Task brief. Without the pictures, print the lines from the one holding "SCALE pin DT: D8 -> D0" through the last line below, both included, exactly as they stand.

Records supplied.

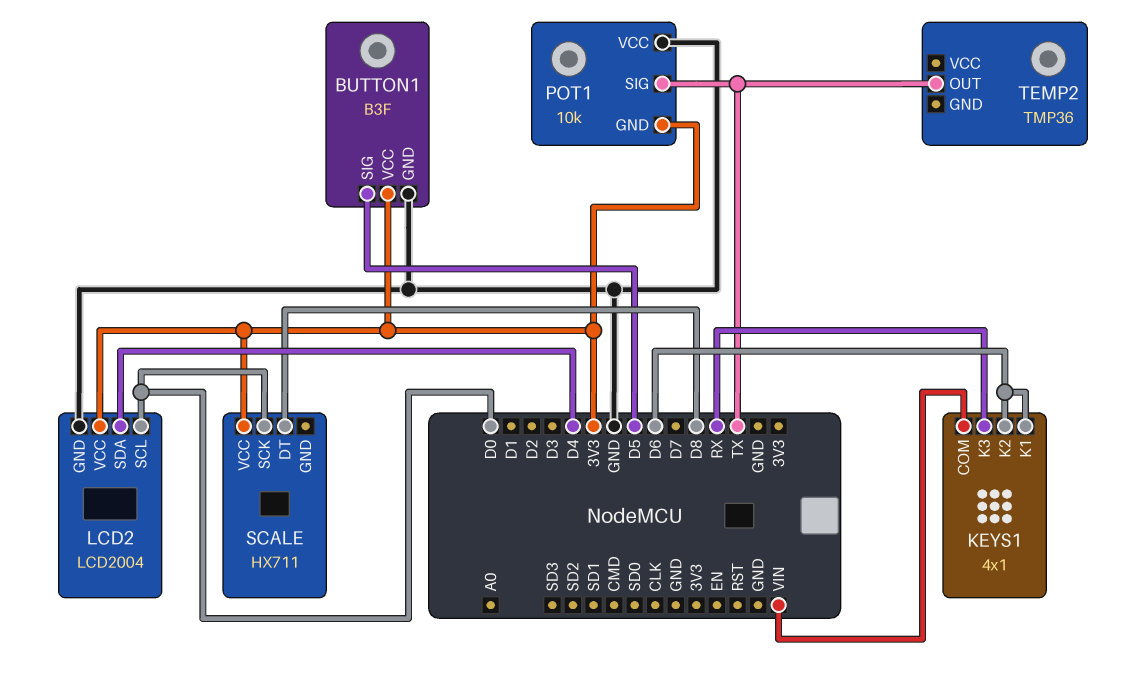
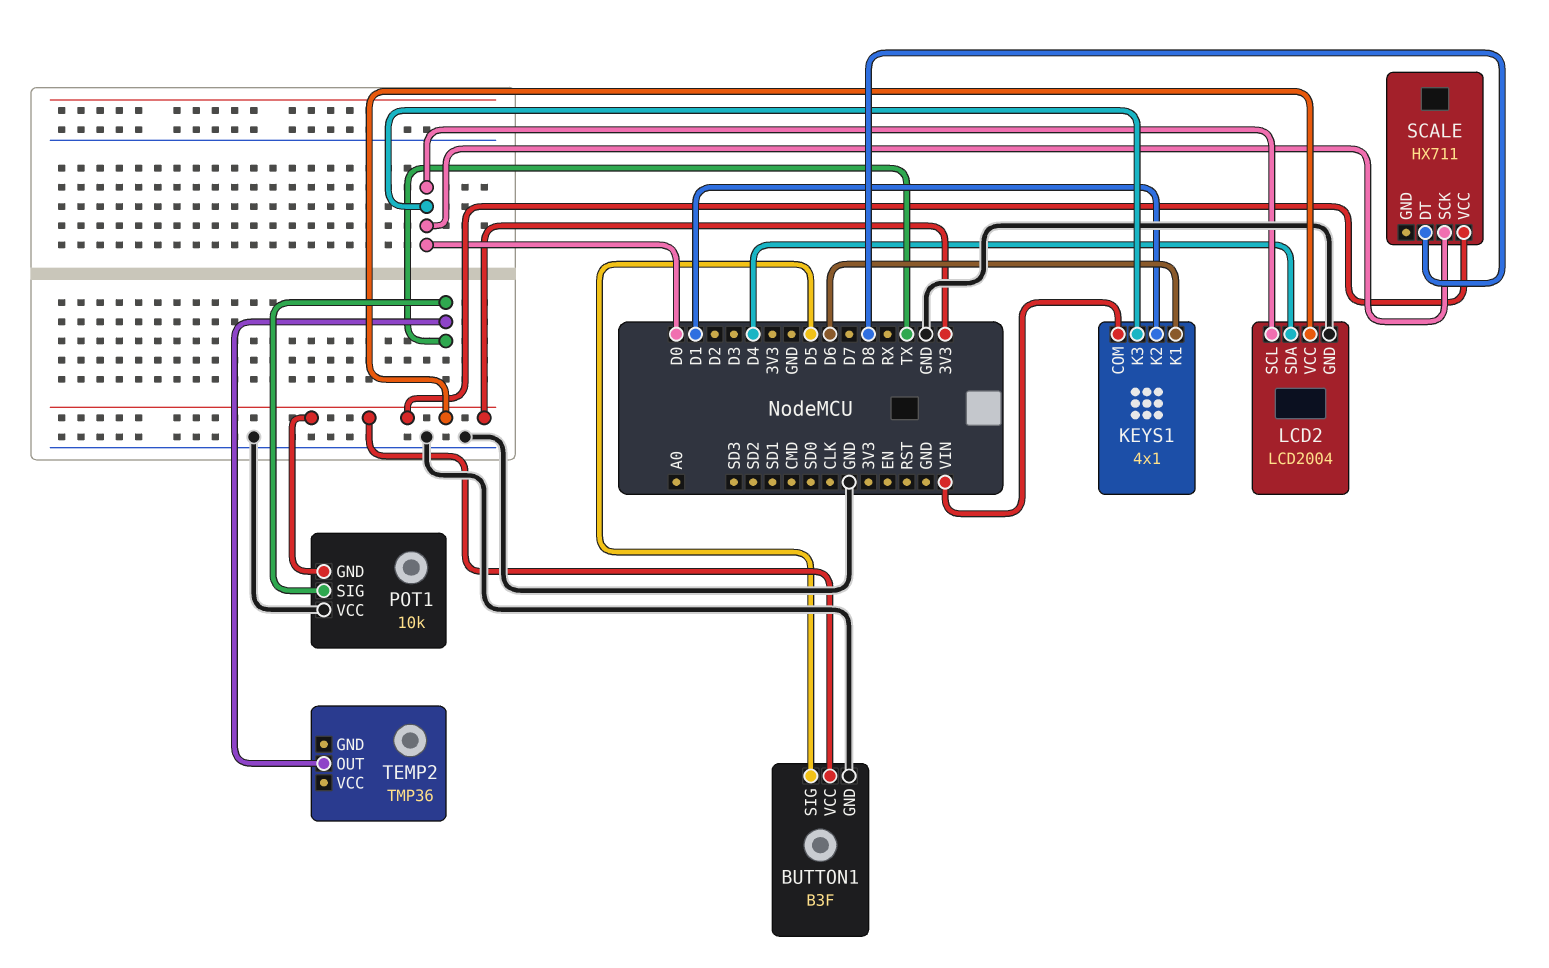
KEYS1 pin K2: D6 -> D1
KEYS1 pin K3: RX -> D0

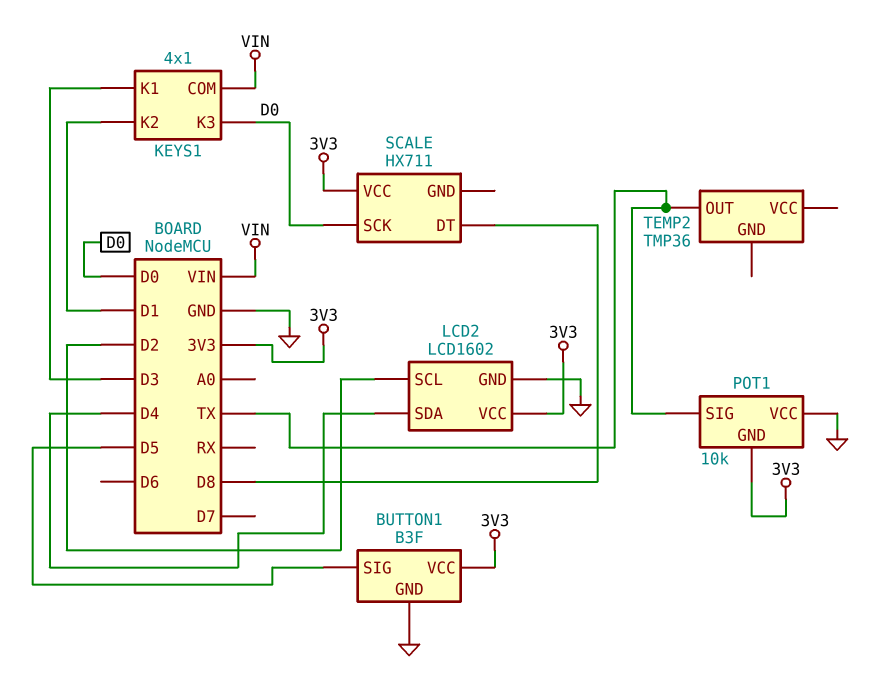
KEYS1 pin K1: D6 -> D3
LCD2: LCD2004 -> LCD1602
LCD2 pin SCL: D0 -> D2

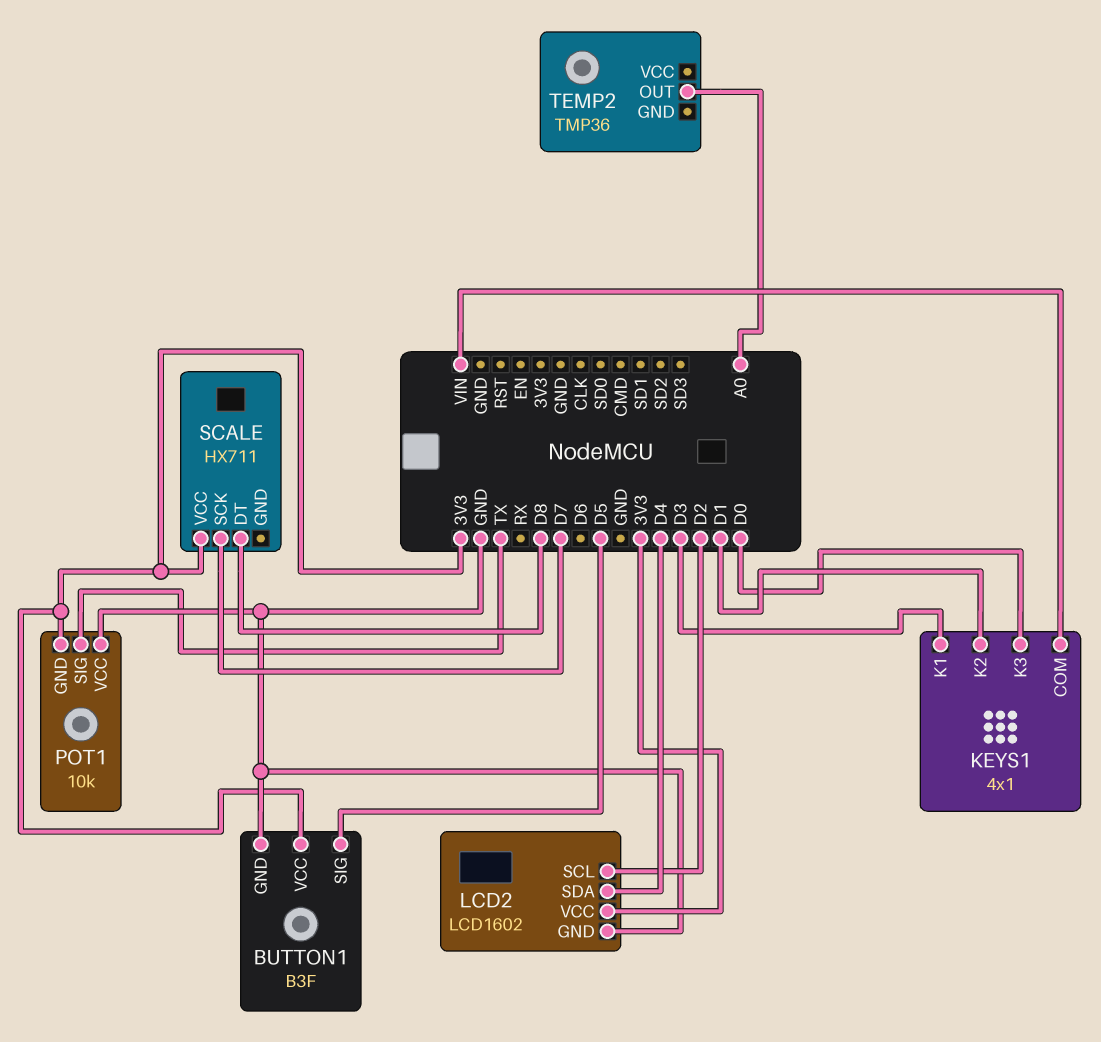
SCALE pin SCK: D0 -> D7
TEMP2 pin OUT: TX -> A0

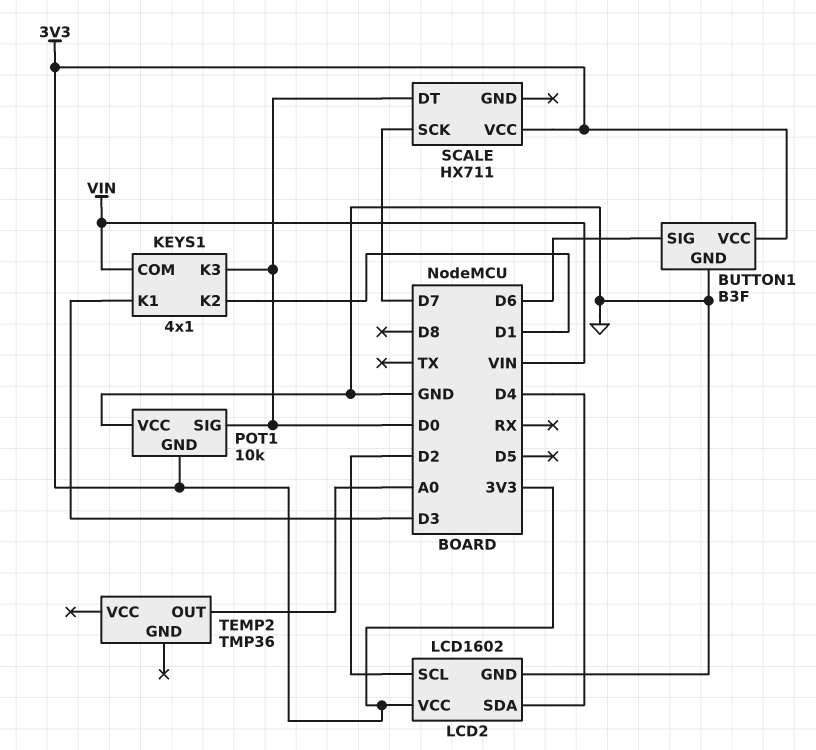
BUTTON1 pin SIG: D5 -> D6
POT1 pin SIG: TX -> D0
SCALE pin DT: D8 -> D0

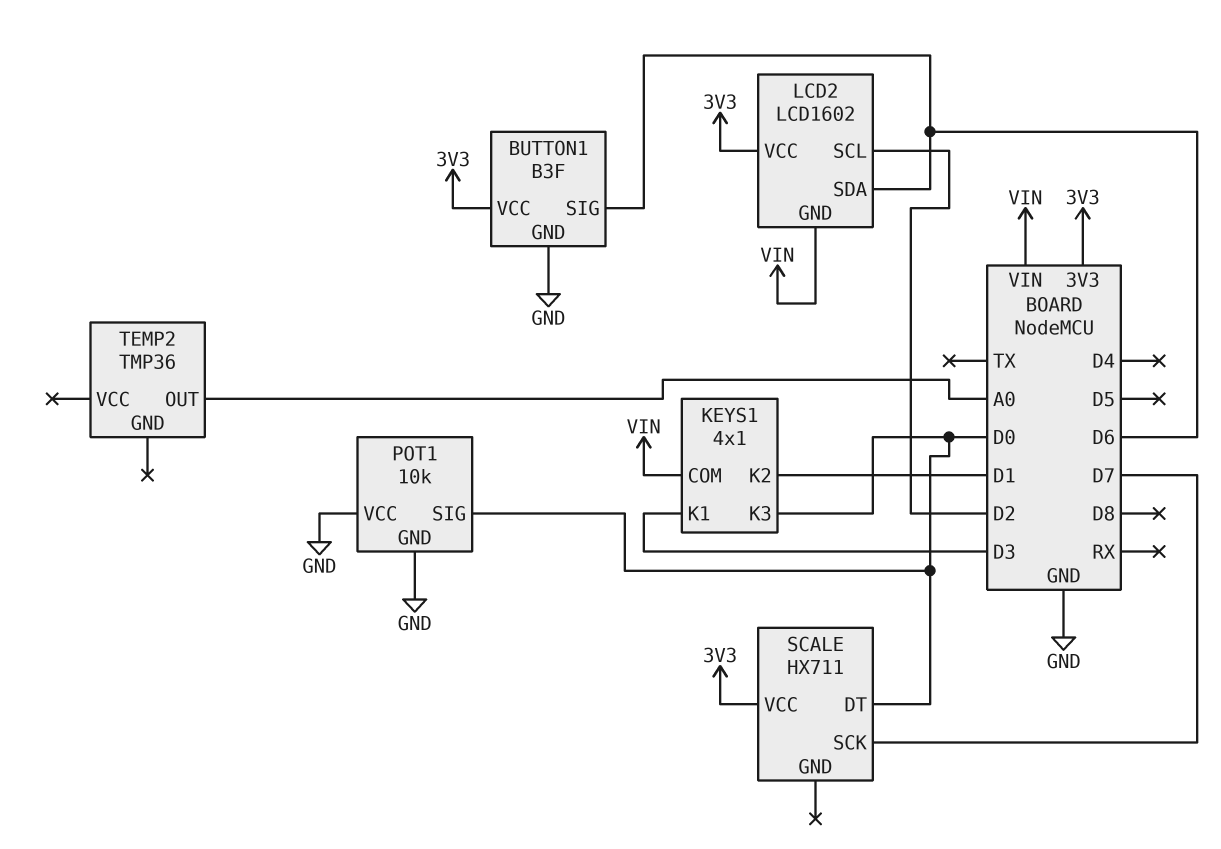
LCD2 pin GND: GND -> VIN
LCD2 pin SDA: D4 -> D6
POT1 pin GND: 3V3 -> GND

Task answer.
SCALE pin DT: D8 -> D0

LCD2 pin GND: GND -> VIN
LCD2 pin SDA: D4 -> D6
POT1 pin GND: 3V3 -> GND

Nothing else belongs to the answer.